> Goal
Can you repeat these records with every "centreline" swapped for "centerline" and nothing else changed?

> Information provided
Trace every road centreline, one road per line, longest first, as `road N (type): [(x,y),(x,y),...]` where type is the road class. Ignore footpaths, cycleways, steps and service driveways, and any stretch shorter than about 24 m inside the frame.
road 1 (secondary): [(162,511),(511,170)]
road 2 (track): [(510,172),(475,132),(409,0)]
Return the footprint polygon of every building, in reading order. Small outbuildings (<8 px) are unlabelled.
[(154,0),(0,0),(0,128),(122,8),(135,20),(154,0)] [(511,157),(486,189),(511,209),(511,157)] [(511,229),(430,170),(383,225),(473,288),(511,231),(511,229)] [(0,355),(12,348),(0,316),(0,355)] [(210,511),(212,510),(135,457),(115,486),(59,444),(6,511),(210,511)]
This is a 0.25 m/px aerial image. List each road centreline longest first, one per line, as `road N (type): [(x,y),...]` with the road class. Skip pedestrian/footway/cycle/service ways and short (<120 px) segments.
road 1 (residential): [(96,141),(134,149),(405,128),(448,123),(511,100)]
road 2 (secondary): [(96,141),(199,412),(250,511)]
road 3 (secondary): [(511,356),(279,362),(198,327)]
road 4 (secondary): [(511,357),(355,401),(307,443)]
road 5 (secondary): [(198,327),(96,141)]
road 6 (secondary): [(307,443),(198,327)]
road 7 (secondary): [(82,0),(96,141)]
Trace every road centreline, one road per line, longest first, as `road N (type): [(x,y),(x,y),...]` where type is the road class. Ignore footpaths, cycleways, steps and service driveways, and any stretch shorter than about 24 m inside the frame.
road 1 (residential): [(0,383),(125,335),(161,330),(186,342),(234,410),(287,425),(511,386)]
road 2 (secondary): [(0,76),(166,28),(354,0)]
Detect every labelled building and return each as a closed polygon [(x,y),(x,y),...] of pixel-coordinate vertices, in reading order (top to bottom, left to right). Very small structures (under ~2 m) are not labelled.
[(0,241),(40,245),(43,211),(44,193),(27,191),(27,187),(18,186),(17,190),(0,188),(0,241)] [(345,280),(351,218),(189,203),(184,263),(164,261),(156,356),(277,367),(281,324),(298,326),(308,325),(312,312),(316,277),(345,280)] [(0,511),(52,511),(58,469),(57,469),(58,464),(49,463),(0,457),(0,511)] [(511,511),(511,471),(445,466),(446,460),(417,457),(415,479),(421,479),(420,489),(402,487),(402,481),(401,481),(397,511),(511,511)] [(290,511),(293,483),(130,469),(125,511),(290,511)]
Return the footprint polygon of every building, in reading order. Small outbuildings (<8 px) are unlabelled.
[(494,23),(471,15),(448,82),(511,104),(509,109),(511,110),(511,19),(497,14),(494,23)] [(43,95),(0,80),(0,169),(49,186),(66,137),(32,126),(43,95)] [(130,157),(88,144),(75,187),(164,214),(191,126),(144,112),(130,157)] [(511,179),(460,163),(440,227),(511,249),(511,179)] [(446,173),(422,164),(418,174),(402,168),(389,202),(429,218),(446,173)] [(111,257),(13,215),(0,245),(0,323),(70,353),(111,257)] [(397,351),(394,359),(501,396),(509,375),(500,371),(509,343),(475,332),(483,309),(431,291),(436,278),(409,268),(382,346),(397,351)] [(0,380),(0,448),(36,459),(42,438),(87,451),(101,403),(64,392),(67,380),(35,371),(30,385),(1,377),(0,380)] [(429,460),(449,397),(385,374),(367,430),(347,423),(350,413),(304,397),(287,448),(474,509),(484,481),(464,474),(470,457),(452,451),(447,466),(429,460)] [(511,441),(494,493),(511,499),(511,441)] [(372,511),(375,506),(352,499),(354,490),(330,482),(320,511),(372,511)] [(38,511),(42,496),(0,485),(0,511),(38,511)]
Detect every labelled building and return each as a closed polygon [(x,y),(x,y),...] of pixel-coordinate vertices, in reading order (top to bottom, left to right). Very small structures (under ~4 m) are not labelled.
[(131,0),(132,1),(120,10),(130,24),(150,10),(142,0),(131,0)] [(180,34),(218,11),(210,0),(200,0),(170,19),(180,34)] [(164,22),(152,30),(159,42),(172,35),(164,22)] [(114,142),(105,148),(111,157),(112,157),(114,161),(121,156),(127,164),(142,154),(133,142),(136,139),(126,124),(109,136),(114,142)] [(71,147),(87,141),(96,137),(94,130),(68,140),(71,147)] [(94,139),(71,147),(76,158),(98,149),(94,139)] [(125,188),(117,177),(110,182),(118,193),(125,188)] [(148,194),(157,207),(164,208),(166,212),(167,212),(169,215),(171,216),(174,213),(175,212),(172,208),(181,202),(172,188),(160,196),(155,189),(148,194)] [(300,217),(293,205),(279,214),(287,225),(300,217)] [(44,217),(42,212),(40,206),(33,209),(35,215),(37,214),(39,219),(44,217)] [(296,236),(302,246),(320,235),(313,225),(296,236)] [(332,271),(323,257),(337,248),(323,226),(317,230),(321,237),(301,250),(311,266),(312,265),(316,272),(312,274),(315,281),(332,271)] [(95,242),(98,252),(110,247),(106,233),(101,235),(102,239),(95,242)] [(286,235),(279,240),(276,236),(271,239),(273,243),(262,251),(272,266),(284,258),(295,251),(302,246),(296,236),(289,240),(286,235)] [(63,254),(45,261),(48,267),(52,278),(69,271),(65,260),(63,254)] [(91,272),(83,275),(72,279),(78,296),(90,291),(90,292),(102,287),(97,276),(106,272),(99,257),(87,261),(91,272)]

> Answer to this task
Trace every road centerline, one road per line, longest first, as `road N (type): [(x,y),(x,y),...]` where type is the road class. Ignore footpaths, cycleways, steps and service driveways, and any stretch shorter than about 24 m inside the frame.
road 1 (secondary): [(162,511),(511,170)]
road 2 (track): [(510,172),(475,132),(409,0)]
Return the footprint polygon of every building, in reading order. Small outbuildings (<8 px) are unlabelled.
[(154,0),(0,0),(0,128),(122,8),(135,20),(154,0)] [(511,157),(486,189),(511,209),(511,157)] [(511,229),(430,170),(383,225),(473,288),(511,231),(511,229)] [(0,355),(12,348),(0,316),(0,355)] [(210,511),(212,510),(135,457),(115,486),(59,444),(6,511),(210,511)]
This is a 0.25 m/px aerial image. List each road centerline longest first, one per line, as `road N (type): [(x,y),...]` with the road class. Skip pedestrian/footway/cycle/service ways and short (<120 px) segments.
road 1 (residential): [(96,141),(134,149),(405,128),(448,123),(511,100)]
road 2 (secondary): [(96,141),(199,412),(250,511)]
road 3 (secondary): [(511,356),(279,362),(198,327)]
road 4 (secondary): [(511,357),(355,401),(307,443)]
road 5 (secondary): [(198,327),(96,141)]
road 6 (secondary): [(307,443),(198,327)]
road 7 (secondary): [(82,0),(96,141)]
Trace every road centerline, one road per line, longest first, as `road N (type): [(x,y),(x,y),...]` where type is the road class. Ignore footpaths, cycleways, steps and service driveways, and any stretch shorter than about 24 m inside the frame.
road 1 (residential): [(0,383),(125,335),(161,330),(186,342),(234,410),(287,425),(511,386)]
road 2 (secondary): [(0,76),(166,28),(354,0)]
Detect every labelled building and return each as a closed polygon [(x,y),(x,y),...] of pixel-coordinate vertices, in reading order (top to bottom, left to right). Very small structures (under ~2 m) are not labelled.
[(0,241),(40,245),(43,211),(44,193),(27,191),(27,187),(18,186),(17,190),(0,188),(0,241)] [(345,280),(351,218),(189,203),(184,263),(164,261),(156,356),(277,367),(281,324),(298,326),(308,325),(312,312),(316,277),(345,280)] [(0,511),(52,511),(58,469),(57,469),(58,464),(49,463),(0,457),(0,511)] [(511,511),(511,471),(445,466),(446,460),(417,457),(415,479),(421,479),(420,489),(402,487),(402,481),(401,481),(397,511),(511,511)] [(290,511),(293,483),(130,469),(125,511),(290,511)]
Return the footprint polygon of every building, in reading order. Small outbuildings (<8 px) are unlabelled.
[(494,23),(471,15),(448,82),(511,104),(509,109),(511,110),(511,19),(497,14),(494,23)] [(43,95),(0,80),(0,169),(49,186),(66,137),(32,126),(43,95)] [(130,157),(88,144),(75,187),(164,214),(191,126),(144,112),(130,157)] [(511,179),(460,163),(440,227),(511,249),(511,179)] [(446,173),(422,164),(418,174),(402,168),(389,202),(429,218),(446,173)] [(111,257),(13,215),(0,245),(0,323),(70,353),(111,257)] [(397,351),(394,359),(501,396),(509,375),(500,371),(509,343),(475,332),(483,309),(431,291),(436,278),(409,268),(382,346),(397,351)] [(0,380),(0,448),(36,459),(42,438),(87,451),(101,403),(64,392),(67,380),(35,371),(30,385),(1,377),(0,380)] [(429,460),(449,397),(385,374),(367,430),(347,423),(350,413),(304,397),(287,448),(474,509),(484,481),(464,474),(470,457),(452,451),(447,466),(429,460)] [(511,441),(494,493),(511,499),(511,441)] [(372,511),(375,506),(352,499),(354,490),(330,482),(320,511),(372,511)] [(38,511),(42,496),(0,485),(0,511),(38,511)]
Detect every labelled building and return each as a closed polygon [(x,y),(x,y),...] of pixel-coordinate vertices, in reading order (top to bottom, left to right). Very small structures (under ~4 m) are not labelled.
[(131,0),(132,1),(120,10),(130,24),(150,10),(142,0),(131,0)] [(180,34),(218,11),(210,0),(200,0),(170,19),(180,34)] [(164,22),(152,30),(159,42),(172,35),(164,22)] [(114,142),(105,148),(111,157),(112,157),(114,161),(121,156),(127,164),(142,154),(133,142),(136,139),(126,124),(109,136),(114,142)] [(71,147),(87,141),(96,137),(94,130),(68,140),(71,147)] [(94,139),(71,147),(76,158),(98,149),(94,139)] [(125,188),(117,177),(110,182),(118,193),(125,188)] [(148,194),(157,207),(164,208),(166,212),(167,212),(169,215),(171,216),(174,213),(175,212),(172,208),(181,202),(172,188),(160,196),(155,189),(148,194)] [(300,217),(293,205),(279,214),(287,225),(300,217)] [(44,217),(42,212),(40,206),(33,209),(35,215),(37,214),(39,219),(44,217)] [(296,236),(302,246),(320,235),(313,225),(296,236)] [(332,271),(323,257),(337,248),(323,226),(317,230),(321,237),(301,250),(311,266),(312,265),(316,272),(312,274),(315,281),(332,271)] [(95,242),(98,252),(110,247),(106,233),(101,235),(102,239),(95,242)] [(286,235),(279,240),(276,236),(271,239),(273,243),(262,251),(272,266),(284,258),(295,251),(302,246),(296,236),(289,240),(286,235)] [(63,254),(45,261),(48,267),(52,278),(69,271),(65,260),(63,254)] [(91,272),(83,275),(72,279),(78,296),(90,291),(90,292),(102,287),(97,276),(106,272),(99,257),(87,261),(91,272)]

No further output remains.